### WORK TO COMPLETE
Retype the records below exactly as they stand, but with no images.

### SOURCE DATA
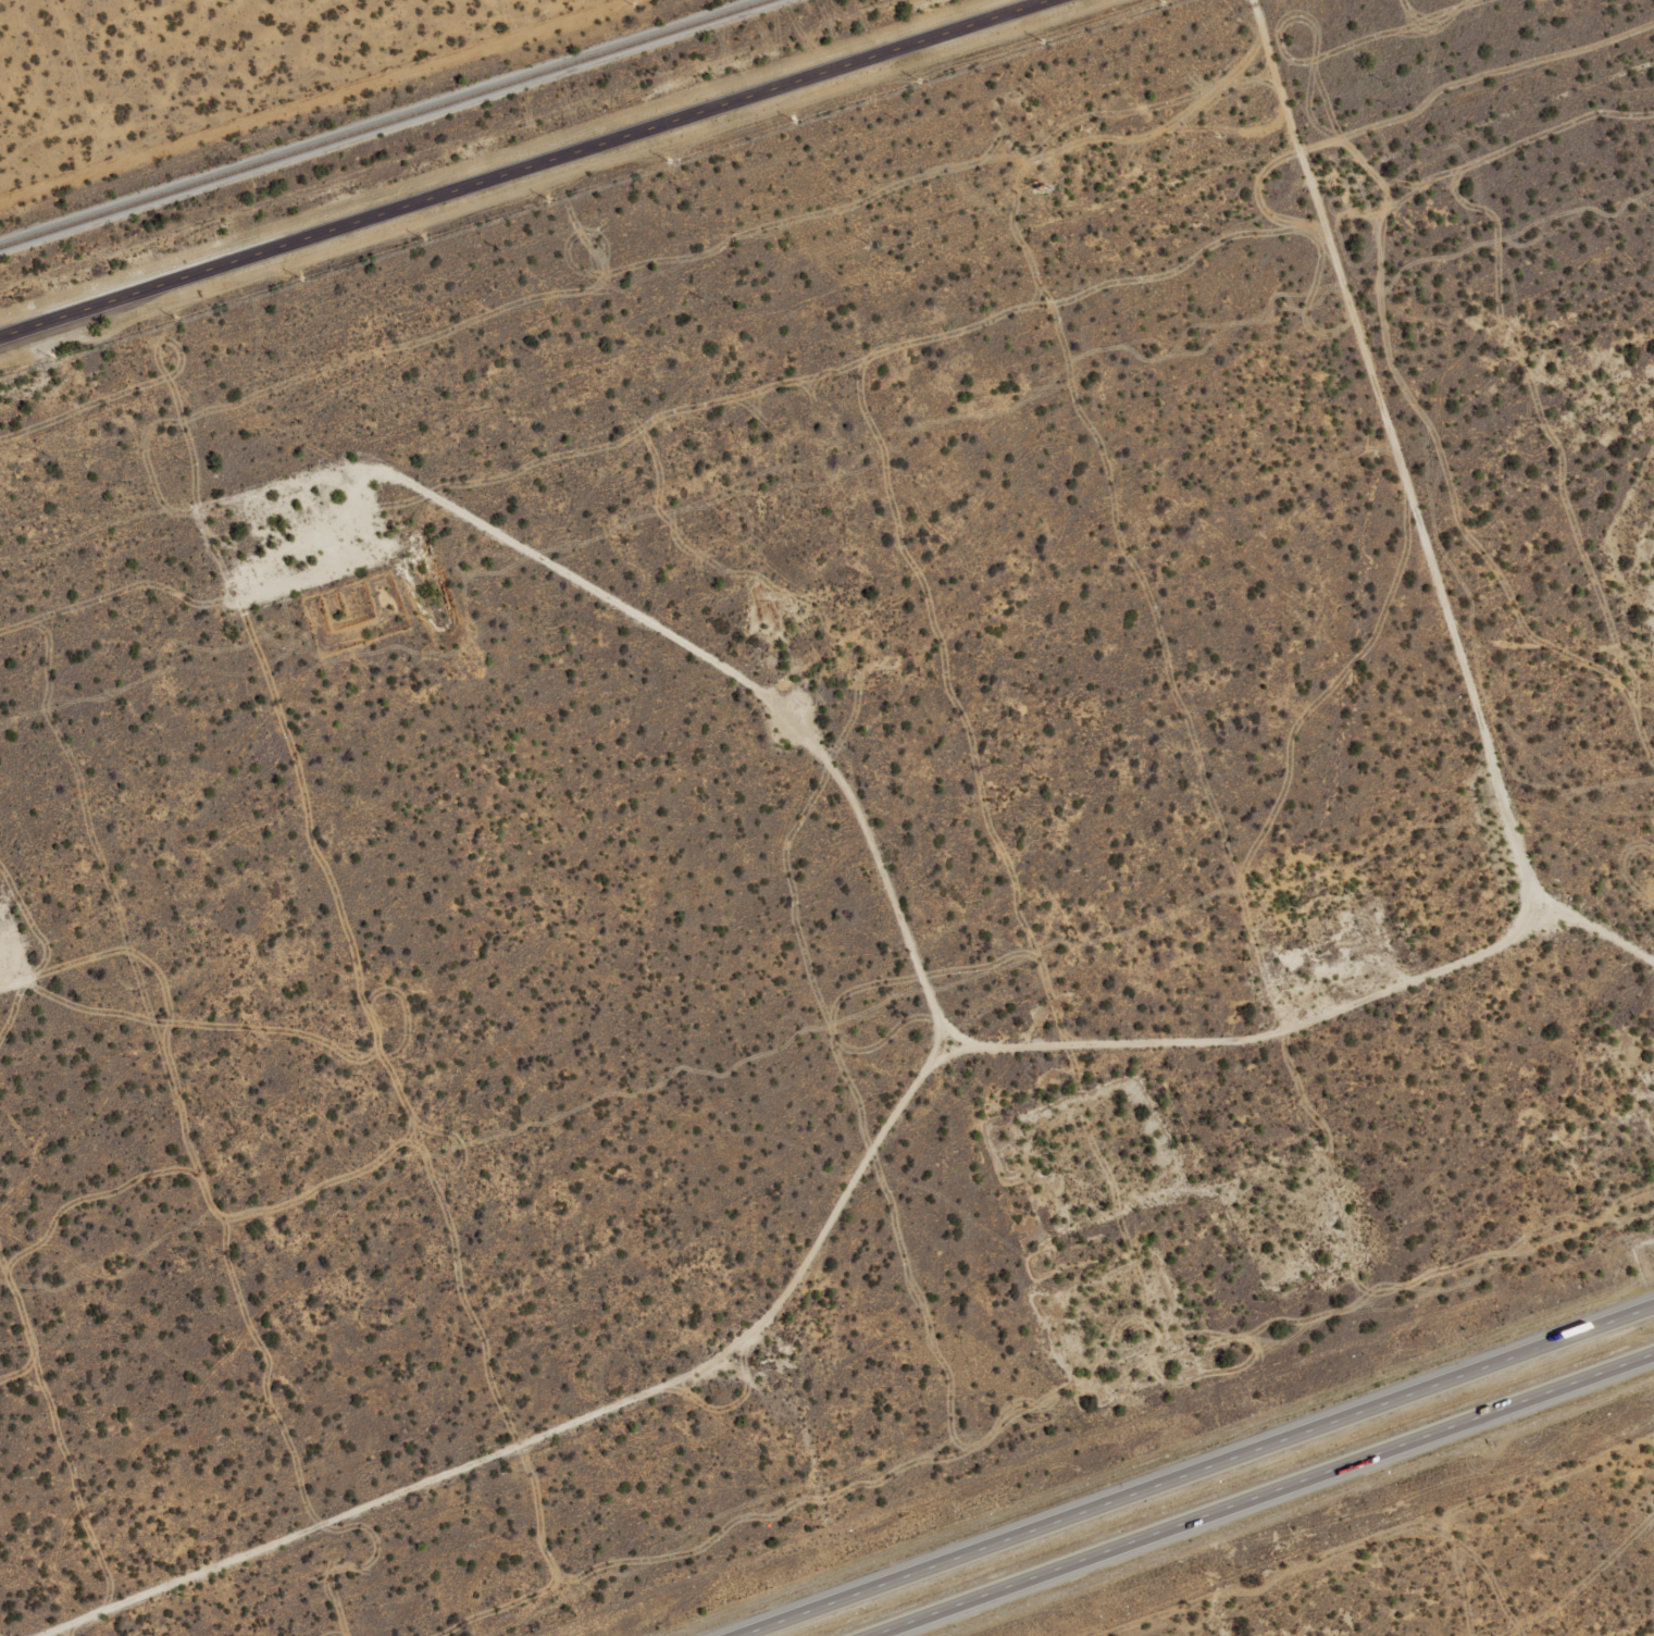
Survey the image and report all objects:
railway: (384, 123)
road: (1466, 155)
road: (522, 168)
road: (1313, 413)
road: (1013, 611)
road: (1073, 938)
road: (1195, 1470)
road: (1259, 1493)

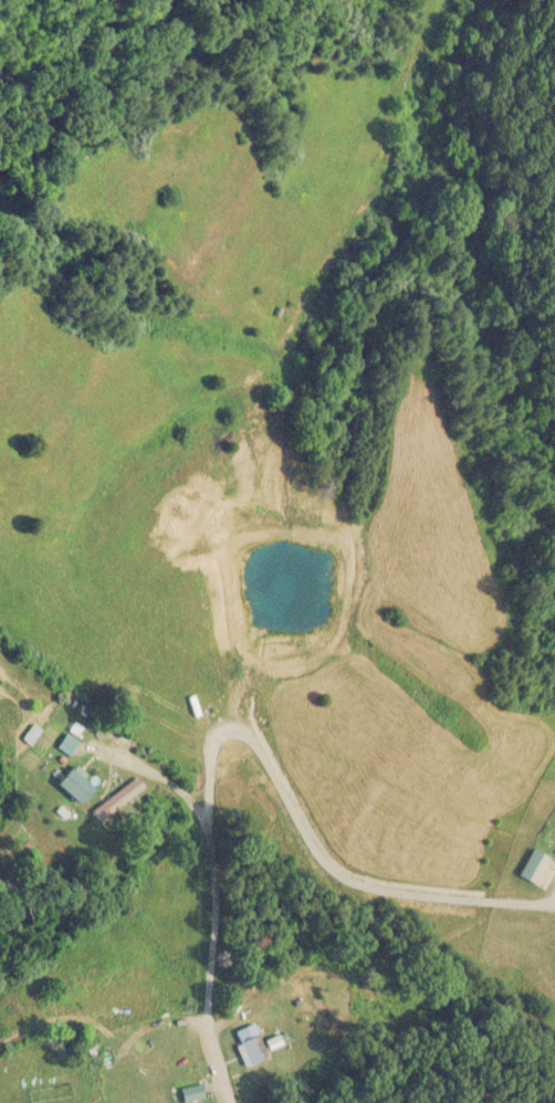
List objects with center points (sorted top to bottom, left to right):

### EXPECTED ANSWER
Survey the image and report all objects:
railway: (384, 123)
road: (1466, 155)
road: (522, 168)
road: (1313, 413)
road: (1013, 611)
road: (1073, 938)
road: (1195, 1470)
road: (1259, 1493)

List objects with center points (sorted top to bottom, left to right):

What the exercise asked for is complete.